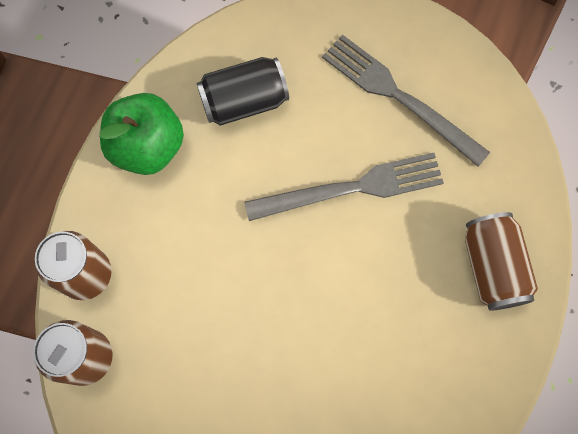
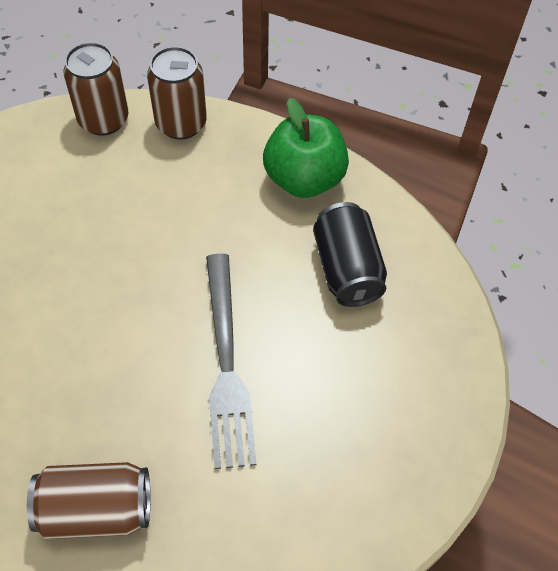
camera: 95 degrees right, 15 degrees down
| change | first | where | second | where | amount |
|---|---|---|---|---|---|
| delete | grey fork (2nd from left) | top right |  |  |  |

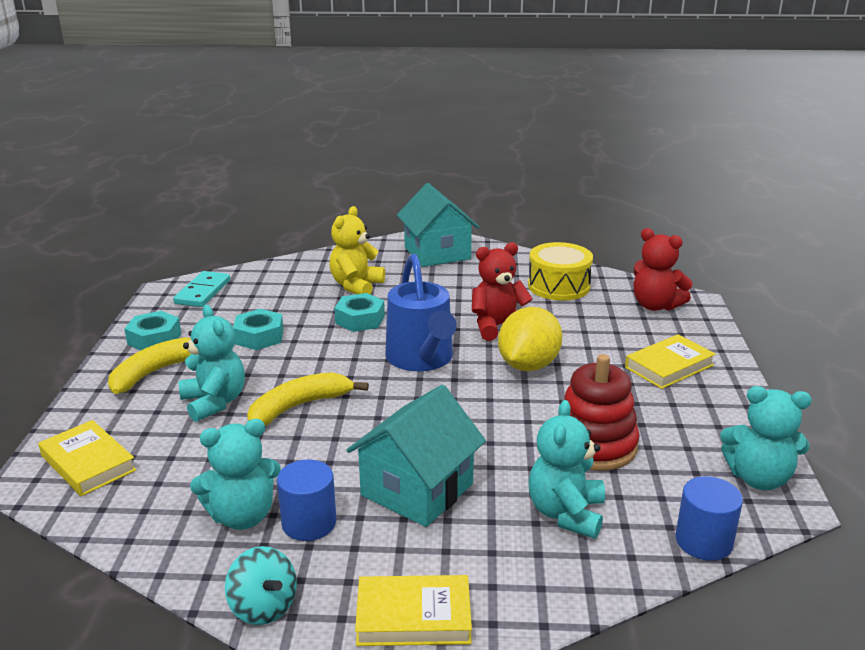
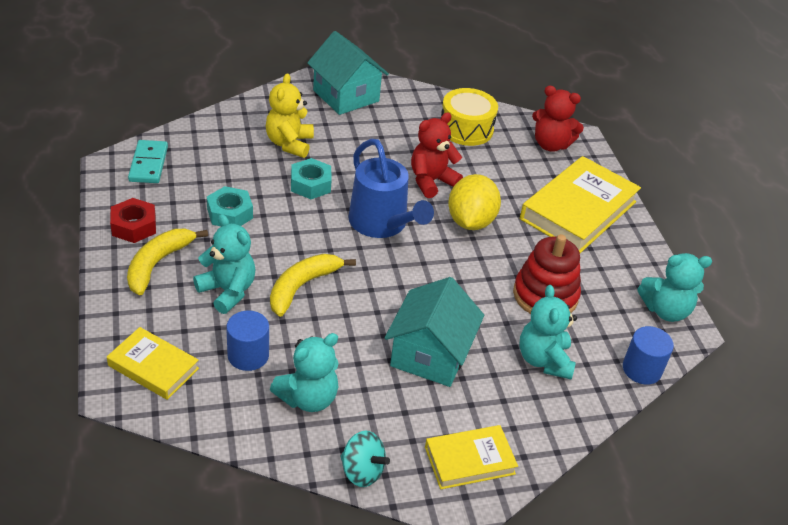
camera: 20 degrees left, 15 degrees up
| change | first | where | second | where | amount |
|---|---|---|---|---|---|
| recolor | turquoise nut (1st from left) | middle left | red nut | middle left |  |
| move | blue cylinder (1st from left) | bottom centre |  | middle left |  |
| resize | yellow book (3rd from left) | middle right |  | middle right | x1.78 |

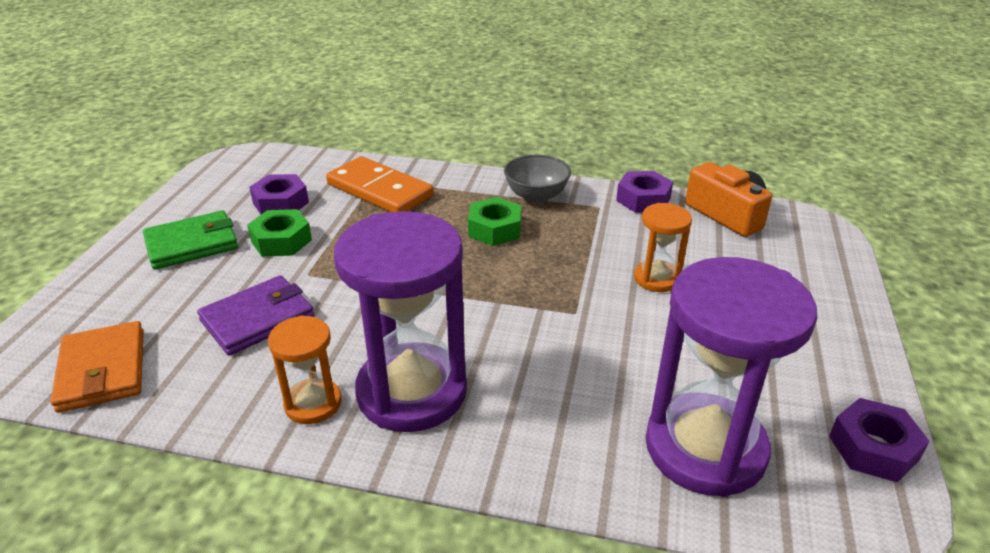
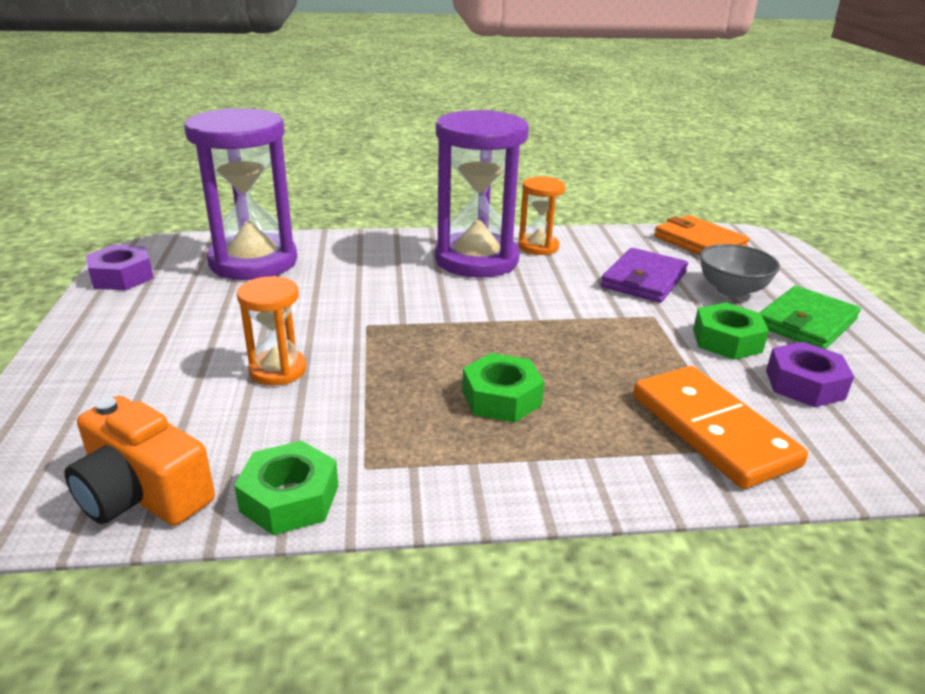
camera: 160 degrees right, 5 degrees down
| change | first | where | second | where | amount |
|---|---|---|---|---|---|
| recolor | purple nut (2nd from left) | centre | green nut (1st from left) | bottom left |  |
| rotate | orange domino | top centre |  | middle right | 45 degrees clockwise |
| move | grey bowl | top centre |  | middle right |  |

- - -

**Problem statement**
All lines of the listing holding the string "right" must be returned, copied as they stand.

**Solution**
camera: 95 degrees right, 15 degrees down
| delete | grey fork (2nd from left) | top right |  |  |  |
| resize | yellow book (3rd from left) | middle right |  | middle right | x1.78 |
camera: 160 degrees right, 5 degrees down
| rotate | orange domino | top centre |  | middle right | 45 degrees clockwise |
| move | grey bowl | top centre |  | middle right |  |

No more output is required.